## DATA SHOWN

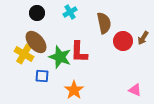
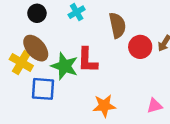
blue square: (42, 76) -> (43, 89), size x1.5
orange star: (74, 90) -> (104, 106), moved, turned 30
pink triangle: (135, 90) -> (155, 106), turned -40

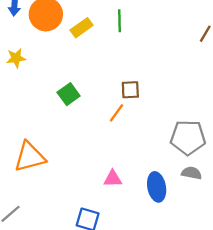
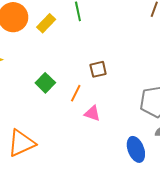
orange line: (116, 113) -> (76, 93), moved
pink triangle: (113, 179) -> (92, 113), moved, turned 30

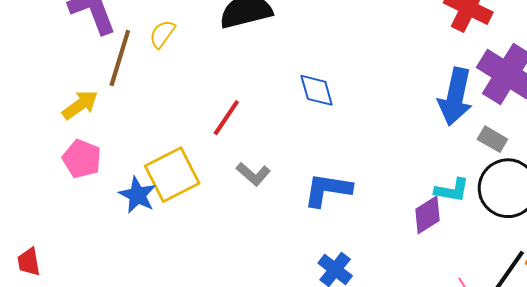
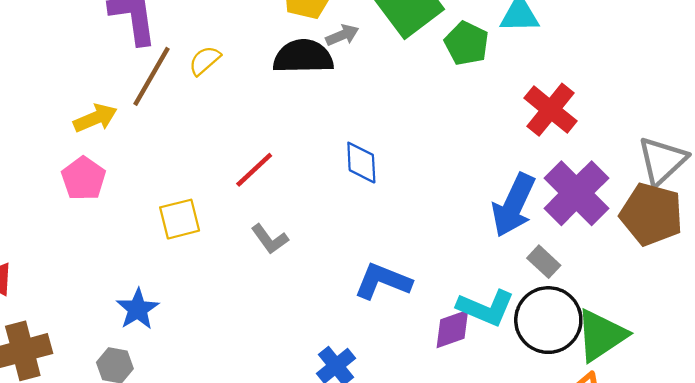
yellow square: (172, 175) -> (180, 219), size x0.7
blue L-shape: (328, 190) -> (383, 281), moved
cyan L-shape: (452, 190) -> (486, 308), size x1.4
blue star: (137, 195) -> (138, 309), moved

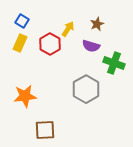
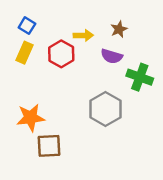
yellow arrow: (68, 29) -> (83, 35), turned 56
brown square: (45, 130) -> (49, 146), moved

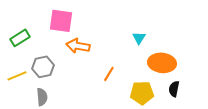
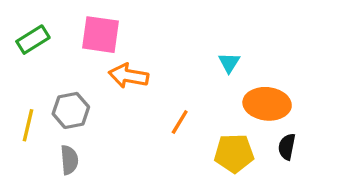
green rectangle: (20, 38) -> (33, 40), moved
yellow line: (17, 76) -> (28, 125), turned -54

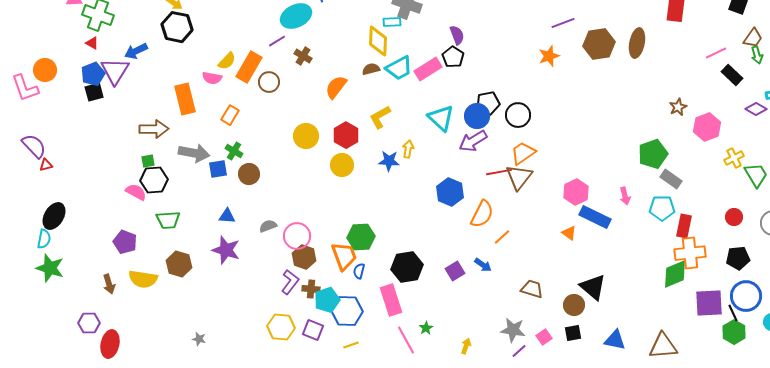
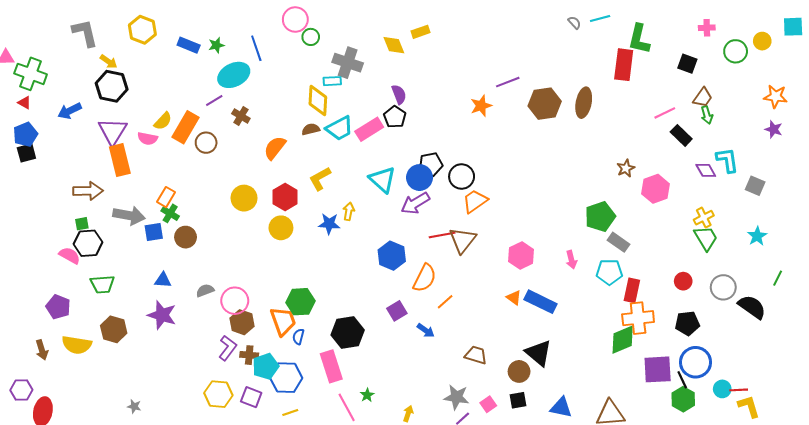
orange star: (549, 56) -> (481, 106), moved
purple triangle: (115, 71) -> (113, 131), moved
purple diamond: (756, 109) -> (706, 170), turned 30
orange rectangle: (230, 115) -> (166, 197), moved
orange trapezoid: (523, 153) -> (475, 201), moved
yellow cross: (734, 158) -> (704, 218), moved
blue rectangle: (595, 217) -> (541, 302), moved
purple square: (455, 271) -> (397, 311), moved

## ASSIGNMENT
The records are to be retyped in full and exactly, with no image carried over.

## EXPECTED ANSWER
blue square: (42, 76) -> (43, 89), size x1.5
orange star: (74, 90) -> (104, 106), moved, turned 30
pink triangle: (135, 90) -> (155, 106), turned -40

orange line: (116, 113) -> (76, 93), moved
pink triangle: (113, 179) -> (92, 113), moved, turned 30

yellow square: (172, 175) -> (180, 219), size x0.7
blue L-shape: (328, 190) -> (383, 281), moved
cyan L-shape: (452, 190) -> (486, 308), size x1.4
blue star: (137, 195) -> (138, 309), moved

yellow arrow: (68, 29) -> (83, 35), turned 56
brown square: (45, 130) -> (49, 146), moved

green rectangle: (20, 38) -> (33, 40), moved
yellow line: (17, 76) -> (28, 125), turned -54

orange star: (549, 56) -> (481, 106), moved
purple triangle: (115, 71) -> (113, 131), moved
purple diamond: (756, 109) -> (706, 170), turned 30
orange rectangle: (230, 115) -> (166, 197), moved
orange trapezoid: (523, 153) -> (475, 201), moved
yellow cross: (734, 158) -> (704, 218), moved
blue rectangle: (595, 217) -> (541, 302), moved
purple square: (455, 271) -> (397, 311), moved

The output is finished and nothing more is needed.